Work instructions - State how many lines of the entries hold the string "none", and output nothing but that count.

Items from a data source
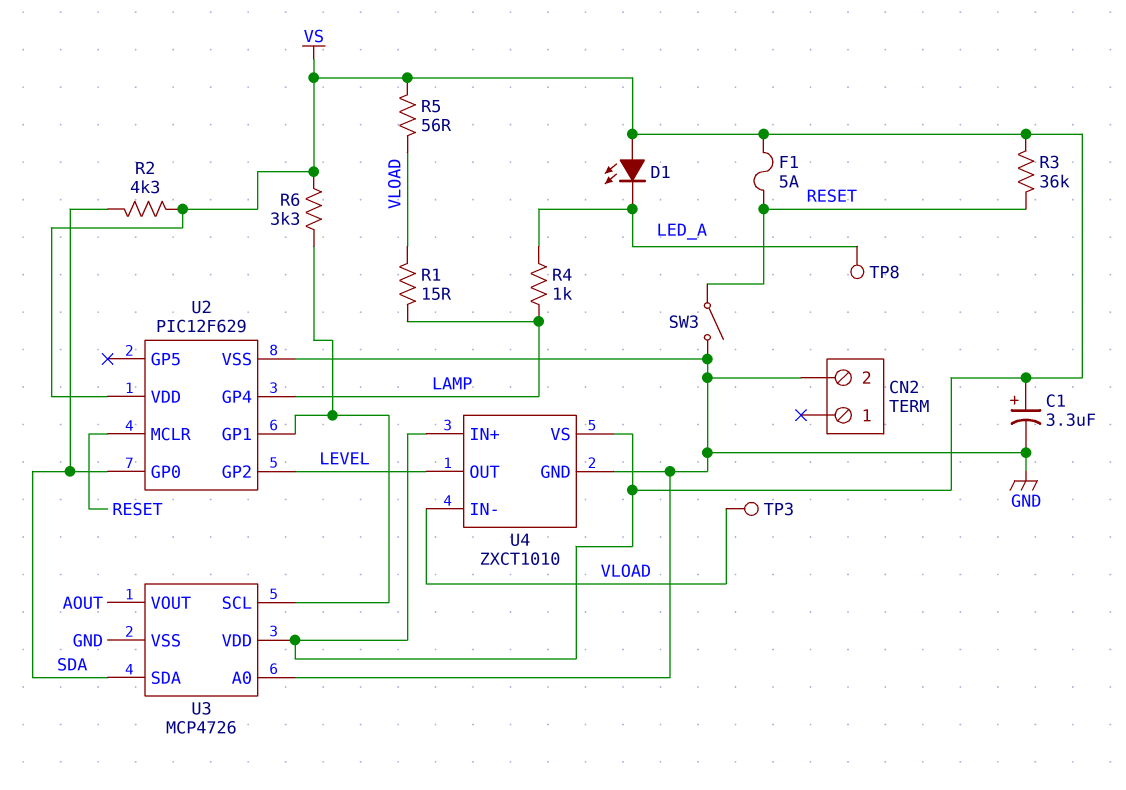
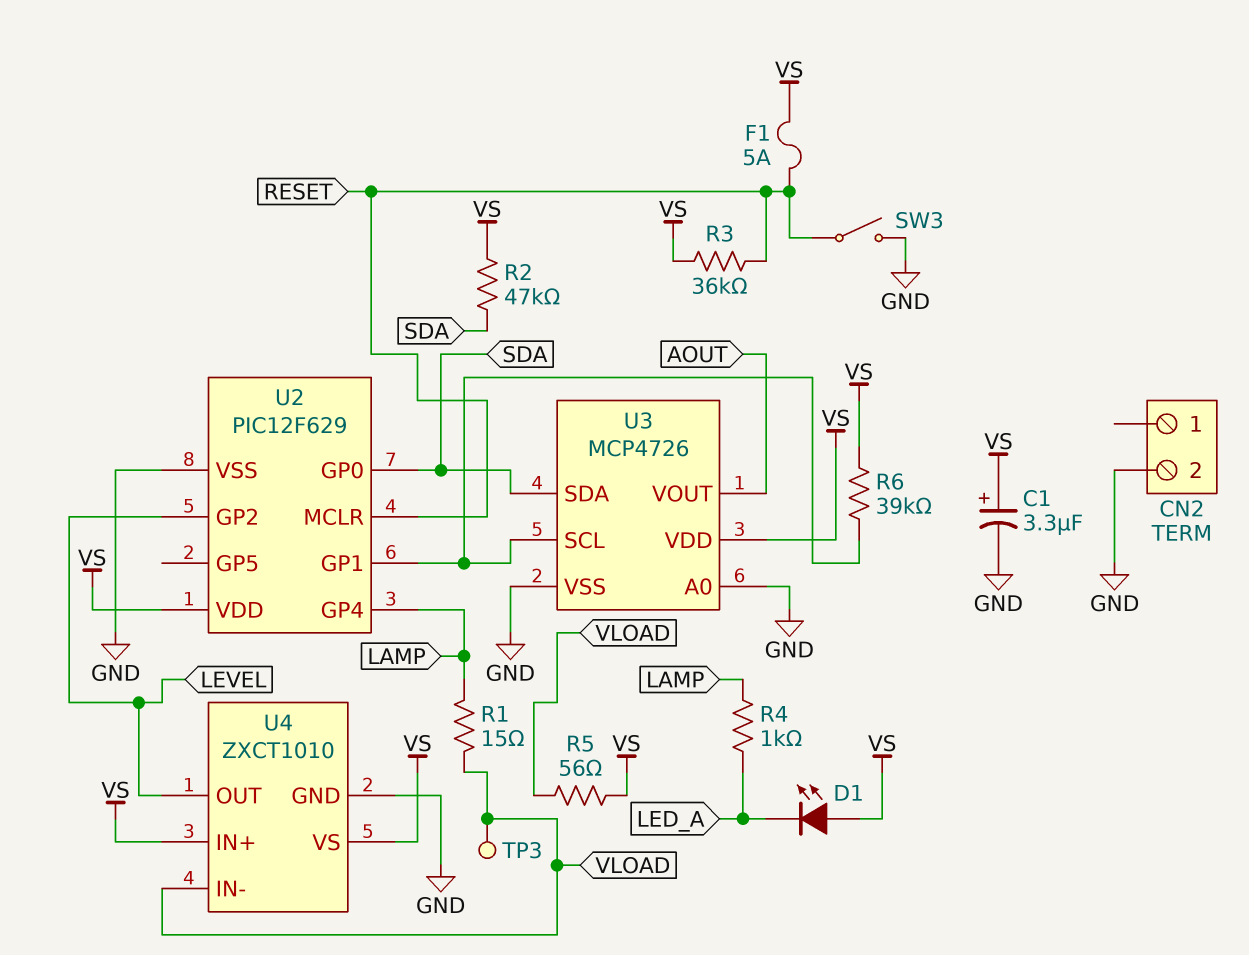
R2: 4.3k (SDA, VS) -> 47k (SDA, VS)
R6: 3.3k (U2/GP1, VS) -> 39k (U2/GP1, VS)
TP8: test point (LED_A) -> none

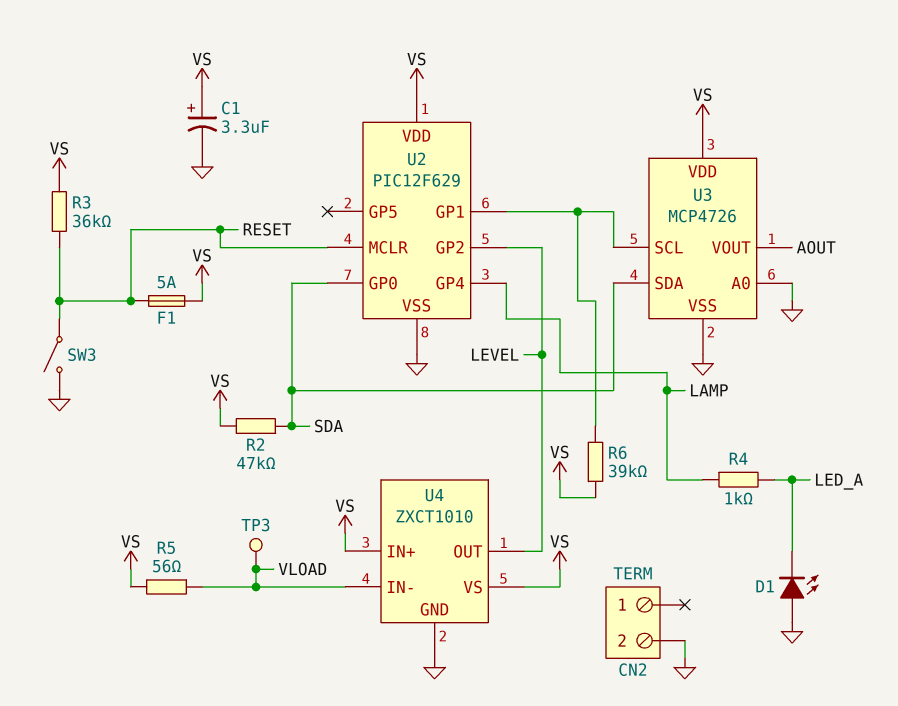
D1: LED (A VS, K LED_A) -> LED (A GND, K LED_A)
R1: 15 (LAMP, VLOAD) -> none

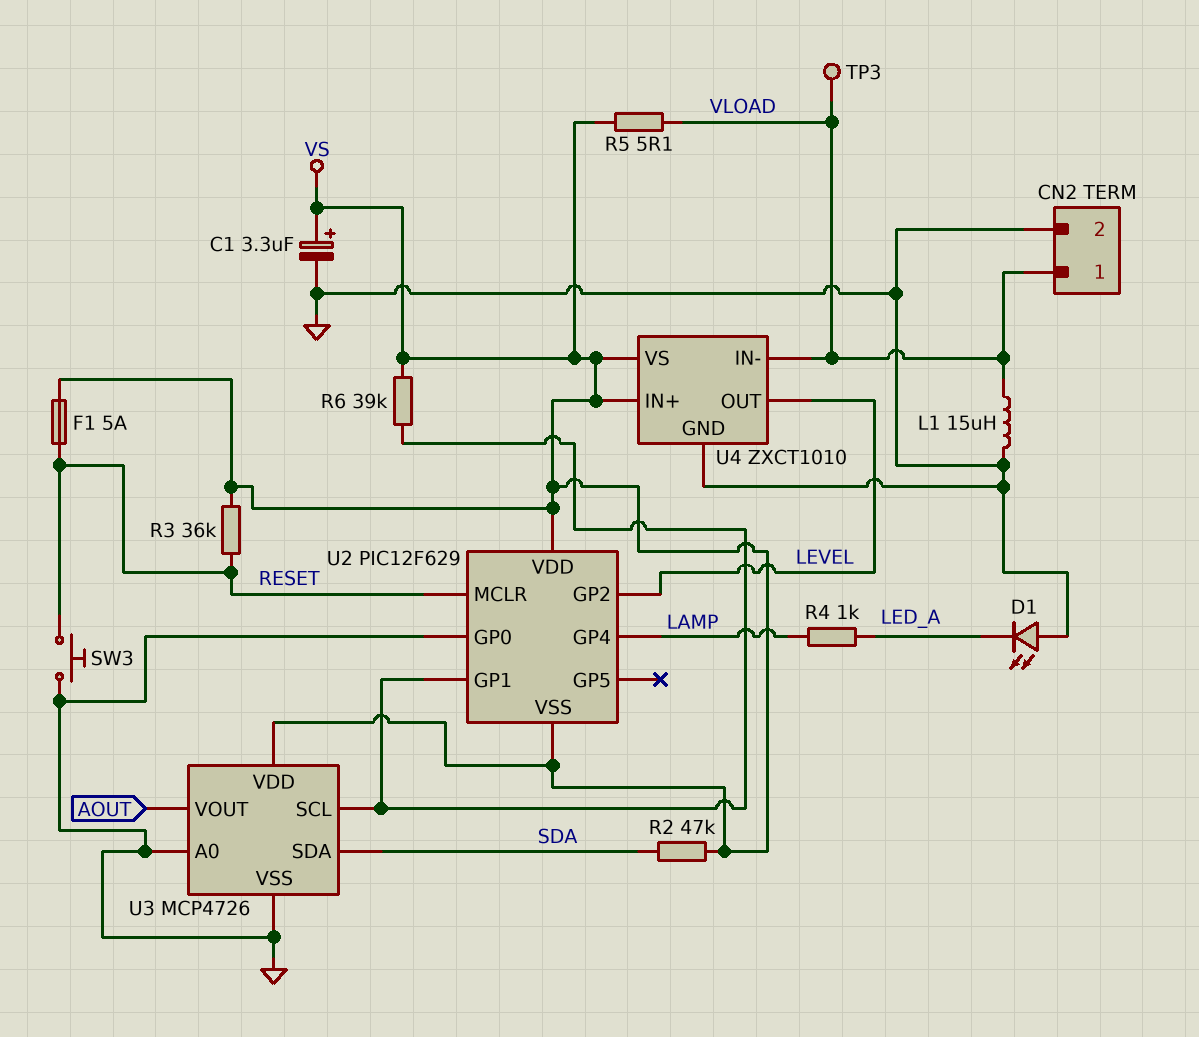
CN2 pin 1: none -> VLOAD
L1: none -> 15uH (GND, VLOAD)
R5: 56 (VLOAD, VS) -> 5.1 (VLOAD, VS)
SW3: switch (GND, RESET) -> button (GND, RESET)
U2 pin GP0: SDA -> GND
U2 pin VSS: GND -> VS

Exercise output - 4